**What the task asks**
Transcribe the stretch of entries below from the line with "R2: 18k (3V3, N2) -> 18k (3V3, GND)" through the line with "U201: OR 74HC32", exactly and with both ends included; leave out all other lines.
***
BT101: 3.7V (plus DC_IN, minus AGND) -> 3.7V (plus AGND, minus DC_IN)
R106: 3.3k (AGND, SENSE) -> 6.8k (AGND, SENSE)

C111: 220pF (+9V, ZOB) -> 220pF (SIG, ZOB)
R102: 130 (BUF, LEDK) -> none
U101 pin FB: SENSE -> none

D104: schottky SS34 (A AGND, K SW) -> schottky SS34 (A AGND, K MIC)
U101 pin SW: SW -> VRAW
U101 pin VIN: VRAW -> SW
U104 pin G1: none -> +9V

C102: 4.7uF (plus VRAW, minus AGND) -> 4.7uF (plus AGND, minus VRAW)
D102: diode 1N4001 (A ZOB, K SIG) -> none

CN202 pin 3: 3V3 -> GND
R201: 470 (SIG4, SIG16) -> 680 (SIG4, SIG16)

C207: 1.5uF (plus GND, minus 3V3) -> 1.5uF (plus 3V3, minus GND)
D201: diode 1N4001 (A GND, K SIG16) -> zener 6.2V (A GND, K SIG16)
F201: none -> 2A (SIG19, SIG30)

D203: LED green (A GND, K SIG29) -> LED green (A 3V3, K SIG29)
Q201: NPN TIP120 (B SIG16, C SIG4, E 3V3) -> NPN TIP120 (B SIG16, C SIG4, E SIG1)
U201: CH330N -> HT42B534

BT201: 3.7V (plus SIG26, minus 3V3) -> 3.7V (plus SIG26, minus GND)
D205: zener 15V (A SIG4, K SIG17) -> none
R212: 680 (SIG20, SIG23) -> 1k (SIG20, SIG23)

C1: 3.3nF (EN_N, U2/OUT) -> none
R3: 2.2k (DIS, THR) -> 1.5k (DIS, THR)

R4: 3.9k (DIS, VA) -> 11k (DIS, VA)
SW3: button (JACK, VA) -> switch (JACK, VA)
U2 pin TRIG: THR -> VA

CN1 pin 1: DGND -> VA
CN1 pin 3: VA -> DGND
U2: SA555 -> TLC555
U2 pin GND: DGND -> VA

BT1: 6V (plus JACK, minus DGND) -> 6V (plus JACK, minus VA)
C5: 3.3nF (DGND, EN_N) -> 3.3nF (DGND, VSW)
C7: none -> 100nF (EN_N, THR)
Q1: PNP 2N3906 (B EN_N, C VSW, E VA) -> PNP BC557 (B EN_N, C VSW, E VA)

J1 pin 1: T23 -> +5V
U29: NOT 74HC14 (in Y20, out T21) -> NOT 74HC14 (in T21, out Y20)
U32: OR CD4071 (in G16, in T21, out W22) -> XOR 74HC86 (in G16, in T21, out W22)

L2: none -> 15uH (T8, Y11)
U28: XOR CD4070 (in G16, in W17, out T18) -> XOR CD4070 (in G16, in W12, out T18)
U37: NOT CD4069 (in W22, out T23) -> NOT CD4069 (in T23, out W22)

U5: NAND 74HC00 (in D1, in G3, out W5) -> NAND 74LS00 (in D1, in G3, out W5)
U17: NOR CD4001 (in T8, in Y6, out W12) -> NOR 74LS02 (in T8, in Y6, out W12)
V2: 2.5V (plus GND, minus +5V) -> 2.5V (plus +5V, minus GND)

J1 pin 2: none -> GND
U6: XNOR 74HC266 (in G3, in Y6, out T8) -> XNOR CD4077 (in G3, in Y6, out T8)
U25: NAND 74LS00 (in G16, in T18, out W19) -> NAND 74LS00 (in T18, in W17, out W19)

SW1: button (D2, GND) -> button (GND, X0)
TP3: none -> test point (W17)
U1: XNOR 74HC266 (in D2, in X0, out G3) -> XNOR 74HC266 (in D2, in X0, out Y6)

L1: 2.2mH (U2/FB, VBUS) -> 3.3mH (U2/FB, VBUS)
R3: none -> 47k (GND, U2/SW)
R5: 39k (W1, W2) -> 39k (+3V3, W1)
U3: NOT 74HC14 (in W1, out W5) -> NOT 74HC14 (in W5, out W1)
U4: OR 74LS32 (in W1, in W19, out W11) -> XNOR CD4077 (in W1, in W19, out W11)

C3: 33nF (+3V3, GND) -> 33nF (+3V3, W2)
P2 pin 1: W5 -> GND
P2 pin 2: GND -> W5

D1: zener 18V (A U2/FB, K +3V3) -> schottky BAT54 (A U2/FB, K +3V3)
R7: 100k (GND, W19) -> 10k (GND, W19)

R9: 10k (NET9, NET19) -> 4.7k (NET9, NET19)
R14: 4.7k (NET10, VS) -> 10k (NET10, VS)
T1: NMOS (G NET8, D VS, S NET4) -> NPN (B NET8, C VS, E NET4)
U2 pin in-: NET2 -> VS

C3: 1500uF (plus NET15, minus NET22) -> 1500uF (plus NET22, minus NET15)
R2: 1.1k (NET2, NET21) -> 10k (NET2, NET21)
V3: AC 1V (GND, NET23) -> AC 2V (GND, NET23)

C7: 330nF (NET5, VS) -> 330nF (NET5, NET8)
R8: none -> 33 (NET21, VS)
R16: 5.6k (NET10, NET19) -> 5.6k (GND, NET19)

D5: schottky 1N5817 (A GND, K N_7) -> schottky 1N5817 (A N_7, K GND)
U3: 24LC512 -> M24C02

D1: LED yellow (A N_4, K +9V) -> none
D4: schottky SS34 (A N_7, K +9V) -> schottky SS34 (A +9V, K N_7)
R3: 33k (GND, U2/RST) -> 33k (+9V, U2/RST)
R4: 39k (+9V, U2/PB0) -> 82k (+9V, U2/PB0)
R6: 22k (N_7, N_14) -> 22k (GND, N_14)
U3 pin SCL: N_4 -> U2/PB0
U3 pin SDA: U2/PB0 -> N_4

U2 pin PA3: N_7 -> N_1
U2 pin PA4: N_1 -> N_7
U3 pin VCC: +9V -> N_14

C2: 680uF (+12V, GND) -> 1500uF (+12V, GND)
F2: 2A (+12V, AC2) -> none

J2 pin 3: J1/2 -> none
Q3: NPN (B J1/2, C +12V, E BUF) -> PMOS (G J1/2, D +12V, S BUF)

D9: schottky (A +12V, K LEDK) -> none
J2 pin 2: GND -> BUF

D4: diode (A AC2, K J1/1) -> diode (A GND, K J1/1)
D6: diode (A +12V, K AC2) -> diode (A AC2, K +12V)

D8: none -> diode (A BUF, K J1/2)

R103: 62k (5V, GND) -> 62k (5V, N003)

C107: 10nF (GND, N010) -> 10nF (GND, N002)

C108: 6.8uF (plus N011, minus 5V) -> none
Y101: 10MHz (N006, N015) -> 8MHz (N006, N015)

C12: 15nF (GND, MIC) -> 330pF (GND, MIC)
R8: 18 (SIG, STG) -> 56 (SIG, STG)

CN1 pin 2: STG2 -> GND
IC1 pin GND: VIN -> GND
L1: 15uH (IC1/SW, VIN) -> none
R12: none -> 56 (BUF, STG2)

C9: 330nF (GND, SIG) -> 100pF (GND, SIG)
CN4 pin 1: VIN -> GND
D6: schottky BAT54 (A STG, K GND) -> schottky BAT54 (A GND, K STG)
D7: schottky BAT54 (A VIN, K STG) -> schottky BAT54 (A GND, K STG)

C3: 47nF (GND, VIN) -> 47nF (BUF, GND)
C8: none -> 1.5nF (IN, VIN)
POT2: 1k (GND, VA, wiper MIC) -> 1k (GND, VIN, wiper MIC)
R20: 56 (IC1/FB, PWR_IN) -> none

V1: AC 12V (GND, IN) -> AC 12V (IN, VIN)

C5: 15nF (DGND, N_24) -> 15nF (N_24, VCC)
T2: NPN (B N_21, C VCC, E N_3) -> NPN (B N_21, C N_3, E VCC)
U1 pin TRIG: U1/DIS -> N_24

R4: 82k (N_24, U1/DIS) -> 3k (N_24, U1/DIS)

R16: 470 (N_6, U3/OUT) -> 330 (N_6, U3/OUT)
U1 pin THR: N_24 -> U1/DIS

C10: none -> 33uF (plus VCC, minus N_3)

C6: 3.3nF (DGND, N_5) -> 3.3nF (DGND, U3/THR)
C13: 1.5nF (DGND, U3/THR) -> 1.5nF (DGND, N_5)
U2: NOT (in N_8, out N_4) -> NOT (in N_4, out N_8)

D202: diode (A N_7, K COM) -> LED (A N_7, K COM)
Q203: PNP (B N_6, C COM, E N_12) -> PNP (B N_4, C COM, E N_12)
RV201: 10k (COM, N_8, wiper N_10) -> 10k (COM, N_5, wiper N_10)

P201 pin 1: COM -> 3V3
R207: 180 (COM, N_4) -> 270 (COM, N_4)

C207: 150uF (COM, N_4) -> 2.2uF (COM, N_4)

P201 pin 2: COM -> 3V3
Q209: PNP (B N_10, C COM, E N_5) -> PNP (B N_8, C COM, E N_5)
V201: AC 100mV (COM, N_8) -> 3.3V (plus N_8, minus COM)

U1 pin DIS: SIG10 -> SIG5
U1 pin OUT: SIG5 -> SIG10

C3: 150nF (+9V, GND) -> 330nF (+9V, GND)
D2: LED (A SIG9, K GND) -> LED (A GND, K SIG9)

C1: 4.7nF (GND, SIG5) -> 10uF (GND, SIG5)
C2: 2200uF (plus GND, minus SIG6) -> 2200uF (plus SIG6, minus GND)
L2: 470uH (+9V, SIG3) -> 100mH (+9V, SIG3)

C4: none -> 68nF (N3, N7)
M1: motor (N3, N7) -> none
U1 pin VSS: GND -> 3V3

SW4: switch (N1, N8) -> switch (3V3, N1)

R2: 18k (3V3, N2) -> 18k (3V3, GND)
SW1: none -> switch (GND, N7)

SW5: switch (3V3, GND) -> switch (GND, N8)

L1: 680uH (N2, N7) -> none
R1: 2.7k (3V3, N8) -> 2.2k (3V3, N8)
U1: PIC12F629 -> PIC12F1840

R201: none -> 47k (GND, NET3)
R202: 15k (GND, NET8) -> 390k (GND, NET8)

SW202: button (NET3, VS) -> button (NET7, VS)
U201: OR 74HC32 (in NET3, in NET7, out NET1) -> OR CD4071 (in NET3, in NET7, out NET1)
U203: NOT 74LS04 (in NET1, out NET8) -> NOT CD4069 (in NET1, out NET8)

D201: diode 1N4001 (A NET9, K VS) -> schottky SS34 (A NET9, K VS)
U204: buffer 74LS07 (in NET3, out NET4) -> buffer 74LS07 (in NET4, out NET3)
***
**Answer below**
R2: 18k (3V3, N2) -> 18k (3V3, GND)
SW1: none -> switch (GND, N7)

SW5: switch (3V3, GND) -> switch (GND, N8)

L1: 680uH (N2, N7) -> none
R1: 2.7k (3V3, N8) -> 2.2k (3V3, N8)
U1: PIC12F629 -> PIC12F1840

R201: none -> 47k (GND, NET3)
R202: 15k (GND, NET8) -> 390k (GND, NET8)

SW202: button (NET3, VS) -> button (NET7, VS)
U201: OR 74HC32 (in NET3, in NET7, out NET1) -> OR CD4071 (in NET3, in NET7, out NET1)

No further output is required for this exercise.